» Problem description: Repeat the records verbatim and leave the pictures out of your copy.

» Provided data:

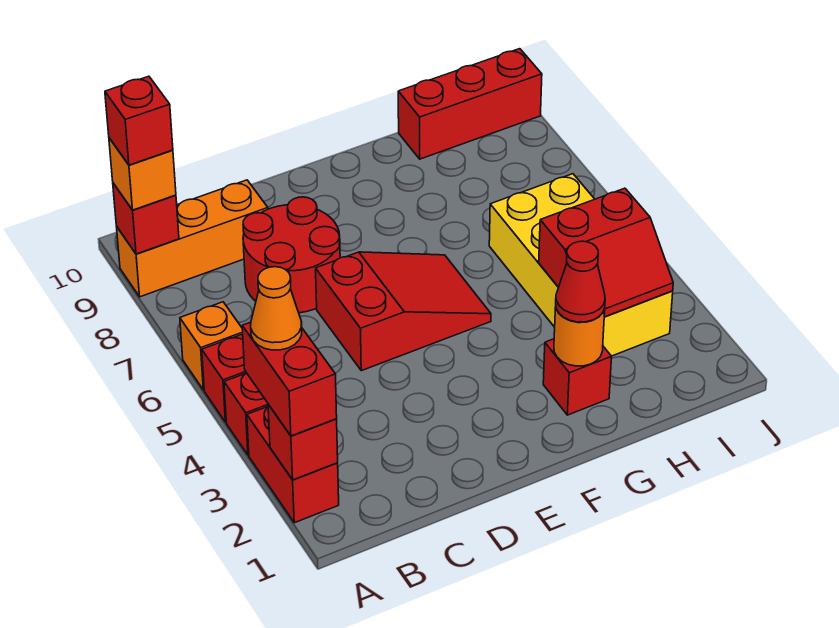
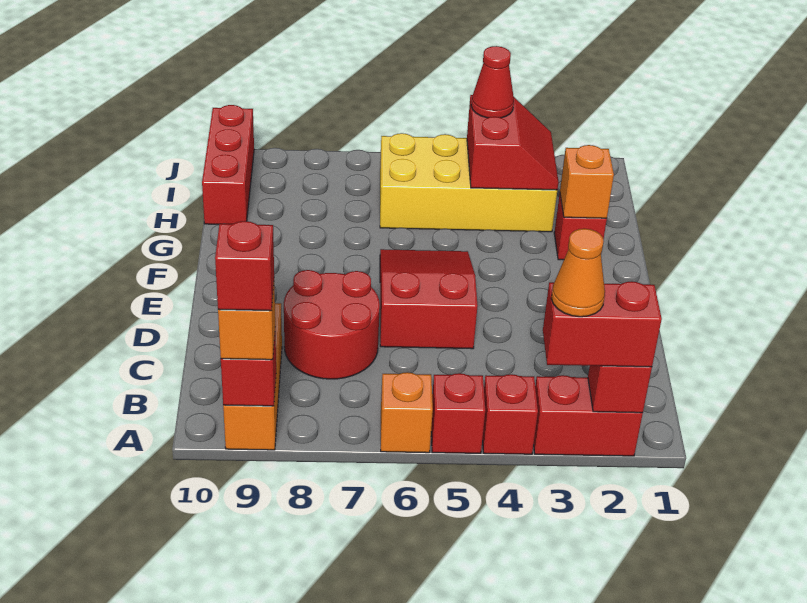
orange round brick G2 level 2 -> orange brick G2 level 2
red cone G2 level 3 -> red cone I4 level 3

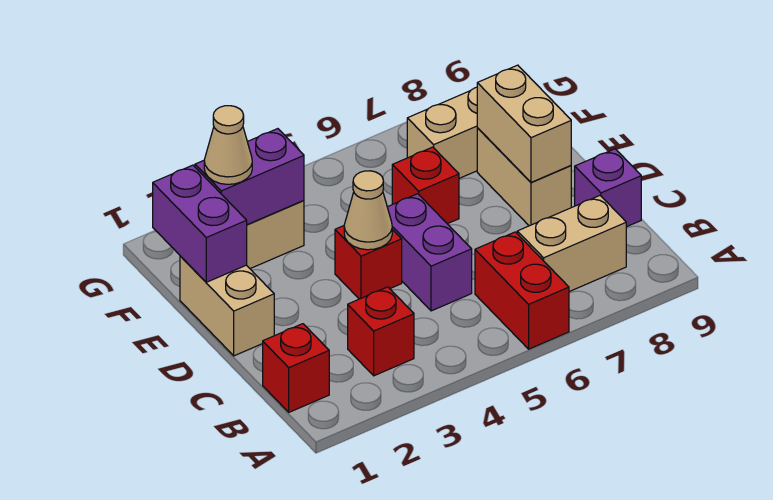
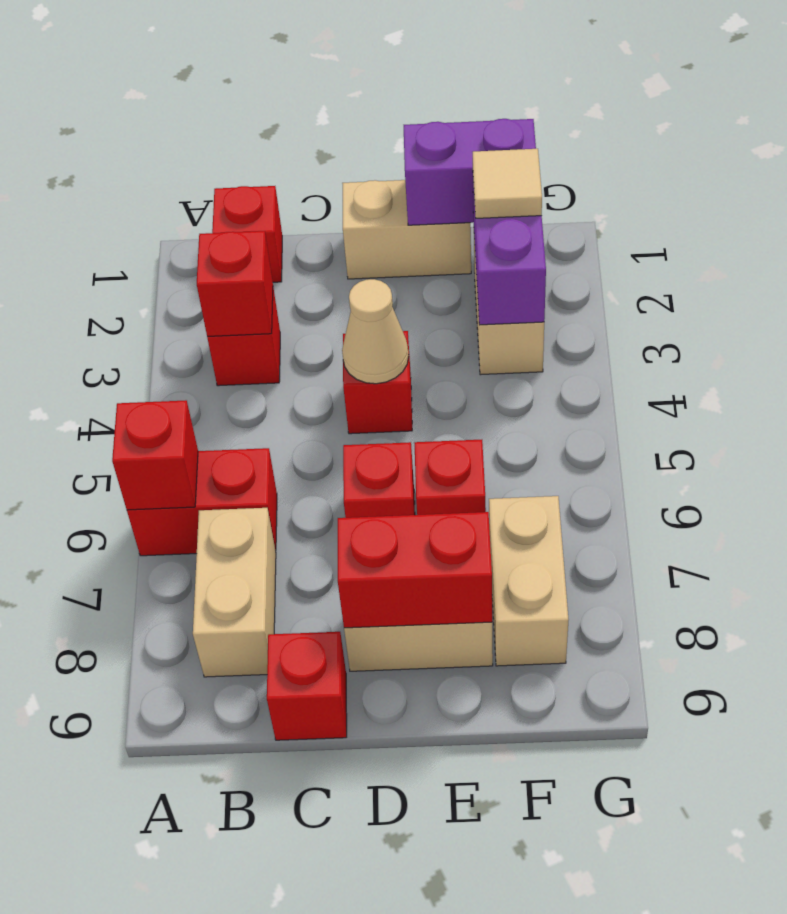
none -> red brick A6 level 2
none -> red brick B3 level 2
purple brick C5:D5 level 1 -> none
purple brick C9 level 1 -> red brick C9 level 1
none -> red brick D6 level 1
tan brick D8:E8 level 2 -> red brick D8:E8 level 2
tan cone F2 level 3 -> tan tile F2 level 3

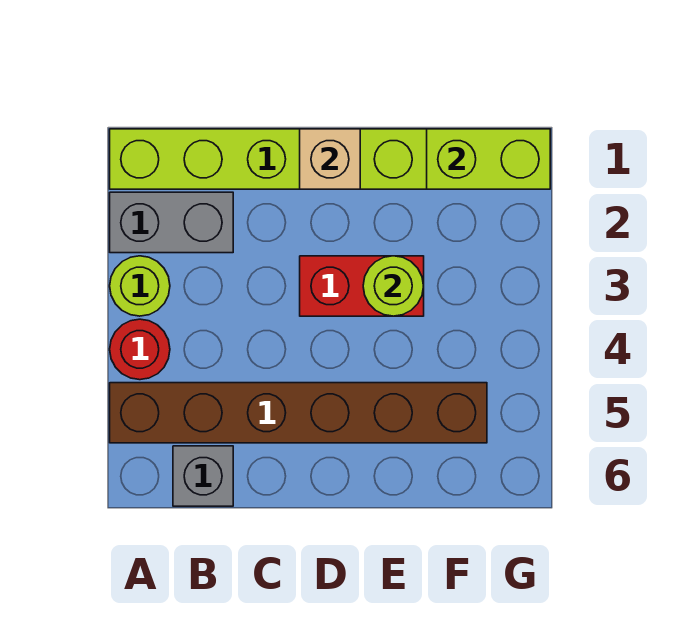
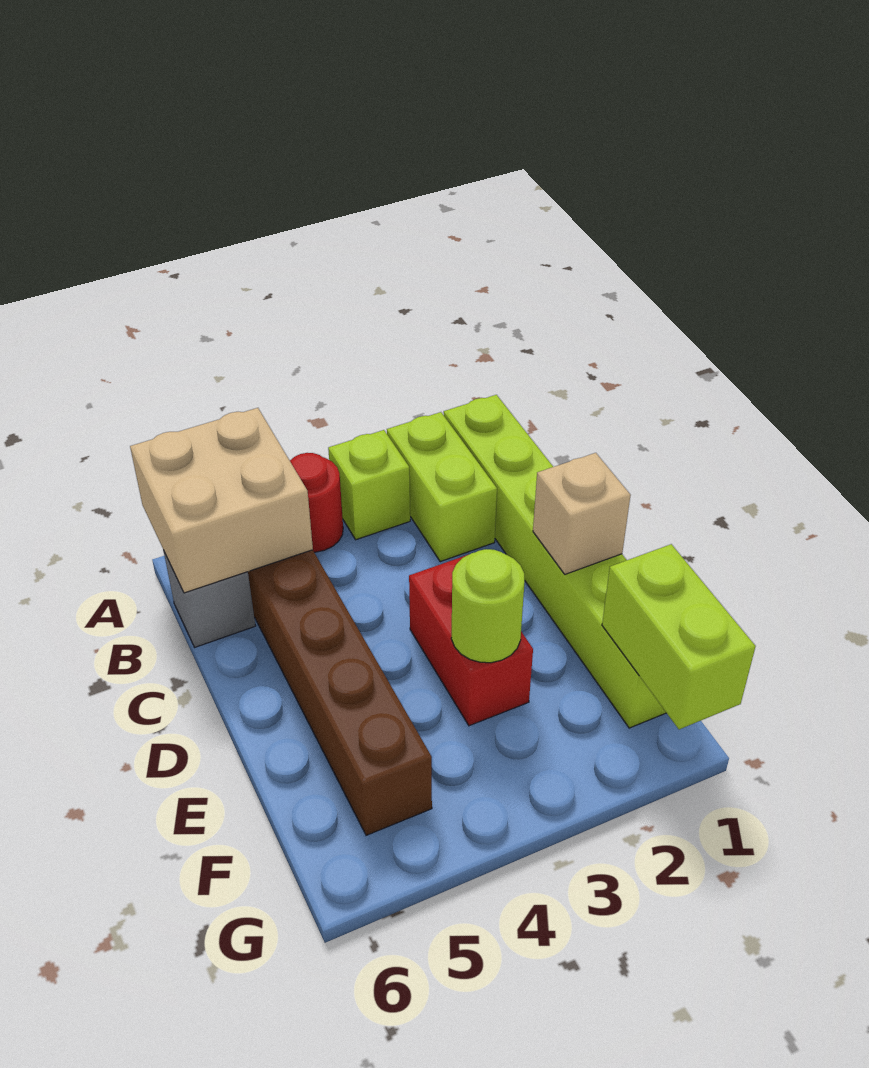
grey brick A2:B2 level 1 -> lime brick A2:B2 level 1
lime round brick A3 level 1 -> lime brick A3 level 1
none -> tan brick A5:B6 level 2

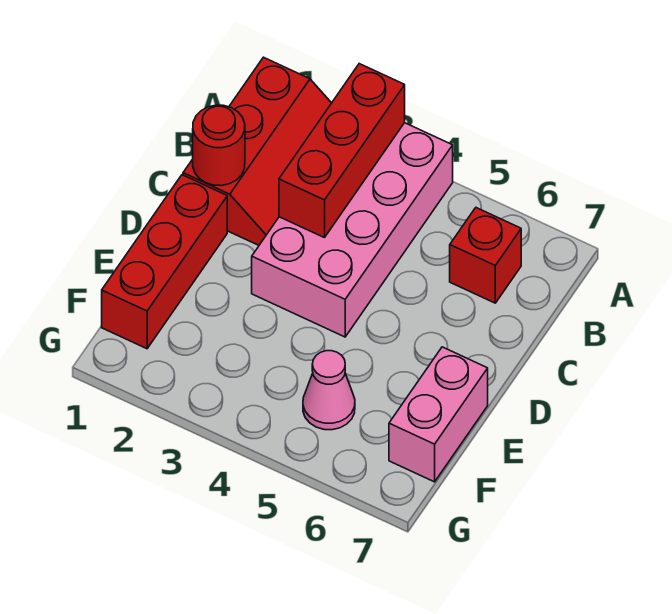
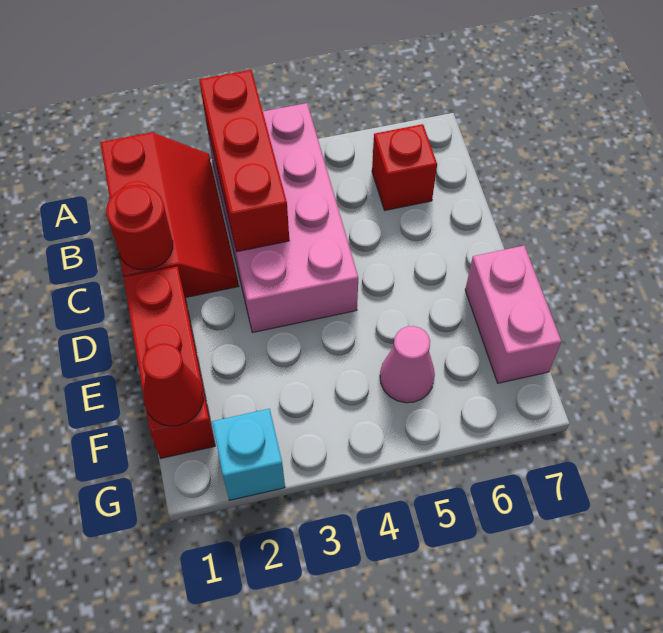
none -> red cone F1 level 2
none -> cyan brick G2 level 1

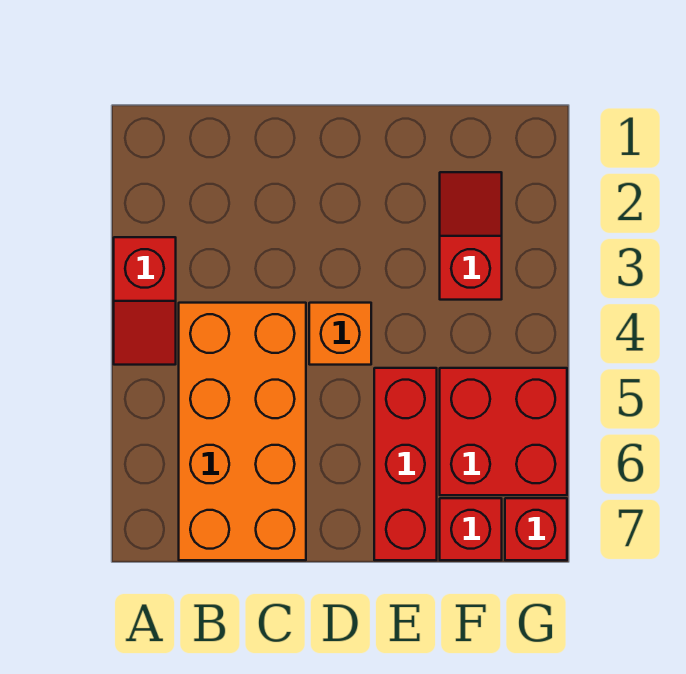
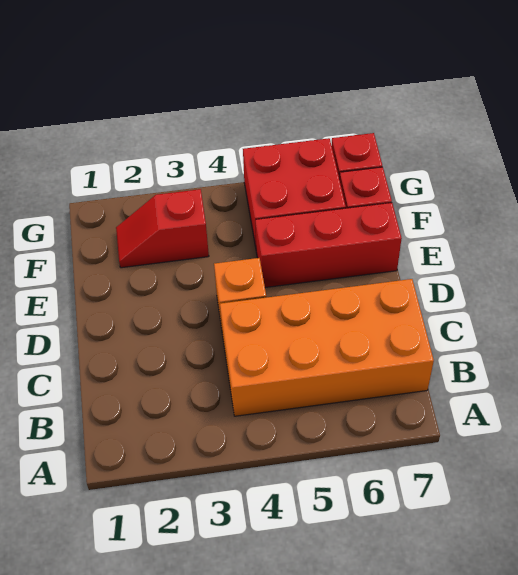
red slope A3:A4 level 1 top 3 -> none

» Response to this exercise:
orange round brick G2 level 2 -> orange brick G2 level 2
red cone G2 level 3 -> red cone I4 level 3

none -> red brick A6 level 2
none -> red brick B3 level 2
purple brick C5:D5 level 1 -> none
purple brick C9 level 1 -> red brick C9 level 1
none -> red brick D6 level 1
tan brick D8:E8 level 2 -> red brick D8:E8 level 2
tan cone F2 level 3 -> tan tile F2 level 3

grey brick A2:B2 level 1 -> lime brick A2:B2 level 1
lime round brick A3 level 1 -> lime brick A3 level 1
none -> tan brick A5:B6 level 2

none -> red cone F1 level 2
none -> cyan brick G2 level 1

red slope A3:A4 level 1 top 3 -> none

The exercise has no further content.